### ABOUT THIS EXERCISE
Every line of the data below is to be duplicated exactly, pictures excepted.

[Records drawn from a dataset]

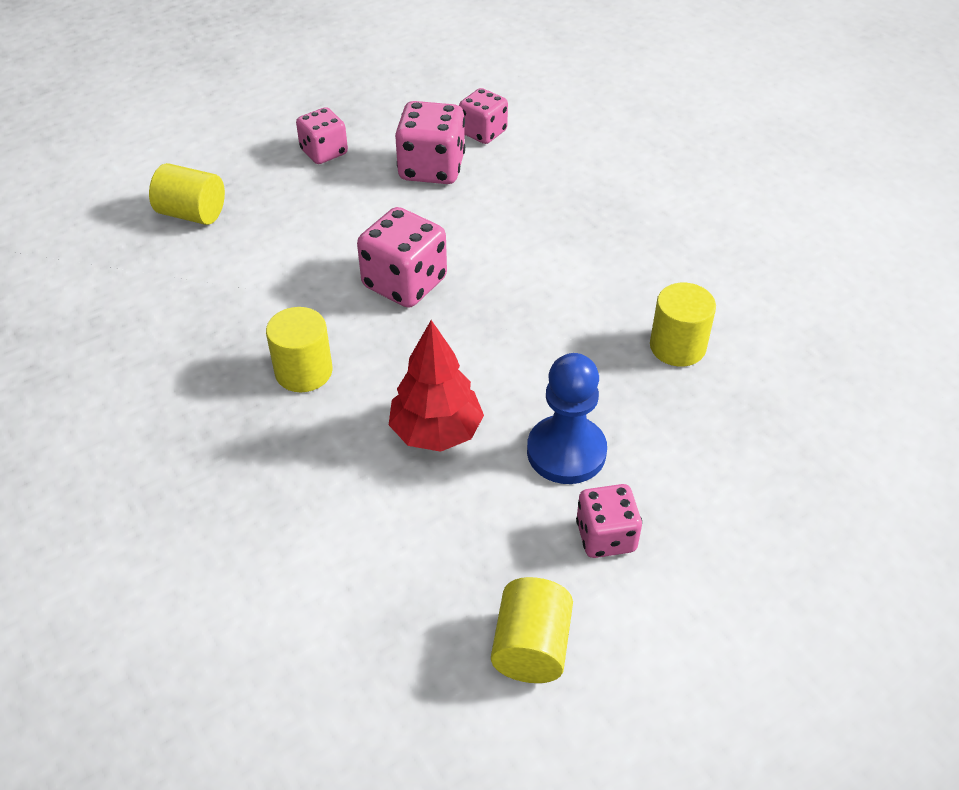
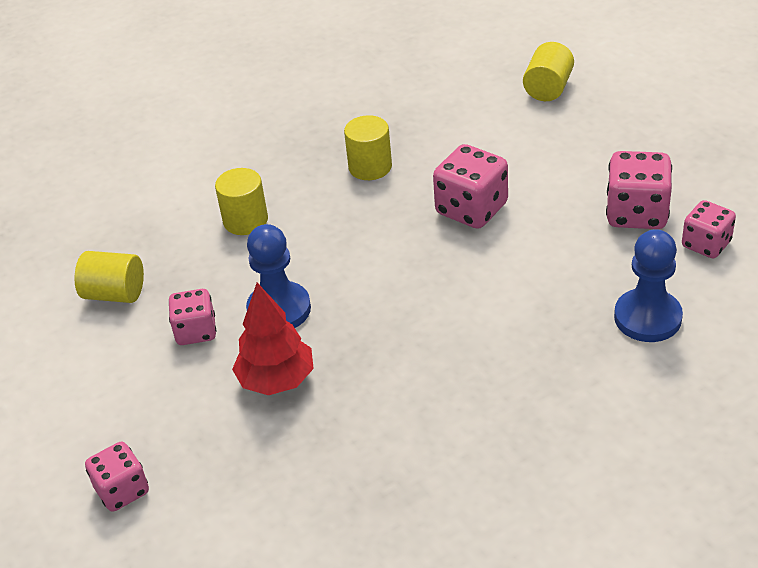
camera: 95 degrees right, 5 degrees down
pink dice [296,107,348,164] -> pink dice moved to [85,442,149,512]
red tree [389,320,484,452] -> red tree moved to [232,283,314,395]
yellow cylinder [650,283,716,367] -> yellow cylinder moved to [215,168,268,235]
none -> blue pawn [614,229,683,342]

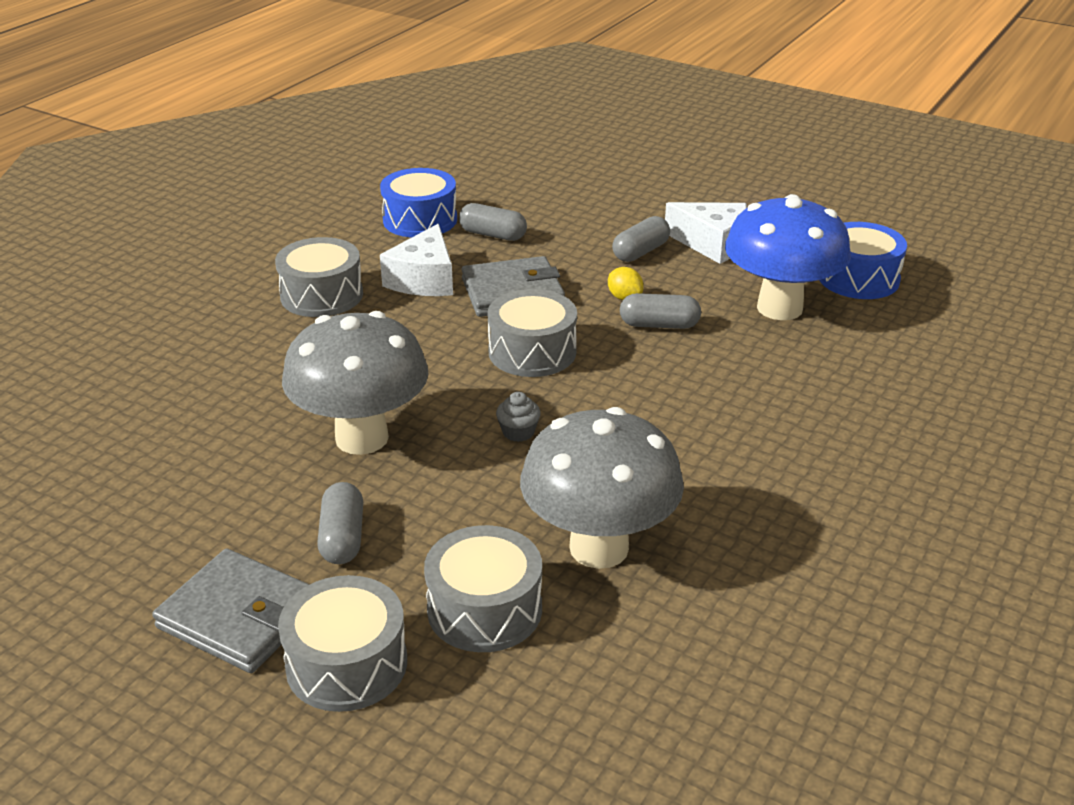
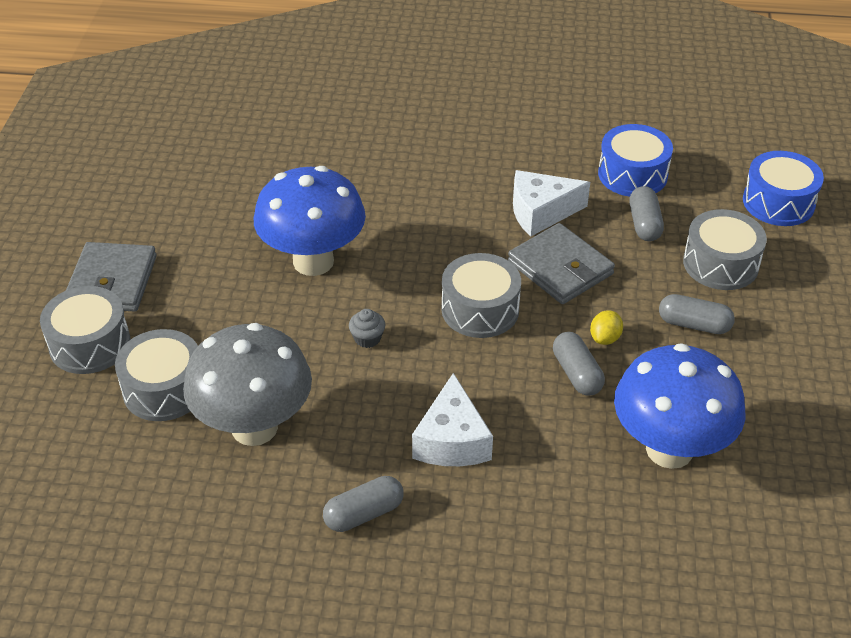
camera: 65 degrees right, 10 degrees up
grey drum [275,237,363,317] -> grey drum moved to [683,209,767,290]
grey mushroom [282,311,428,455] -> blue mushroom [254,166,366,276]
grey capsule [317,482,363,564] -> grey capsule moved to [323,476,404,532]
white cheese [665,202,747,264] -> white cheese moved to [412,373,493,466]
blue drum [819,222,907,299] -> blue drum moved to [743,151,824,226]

### REPLY
camera: 95 degrees right, 5 degrees down
pink dice [296,107,348,164] -> pink dice moved to [85,442,149,512]
red tree [389,320,484,452] -> red tree moved to [232,283,314,395]
yellow cylinder [650,283,716,367] -> yellow cylinder moved to [215,168,268,235]
none -> blue pawn [614,229,683,342]

camera: 65 degrees right, 10 degrees up
grey drum [275,237,363,317] -> grey drum moved to [683,209,767,290]
grey mushroom [282,311,428,455] -> blue mushroom [254,166,366,276]
grey capsule [317,482,363,564] -> grey capsule moved to [323,476,404,532]
white cheese [665,202,747,264] -> white cheese moved to [412,373,493,466]
blue drum [819,222,907,299] -> blue drum moved to [743,151,824,226]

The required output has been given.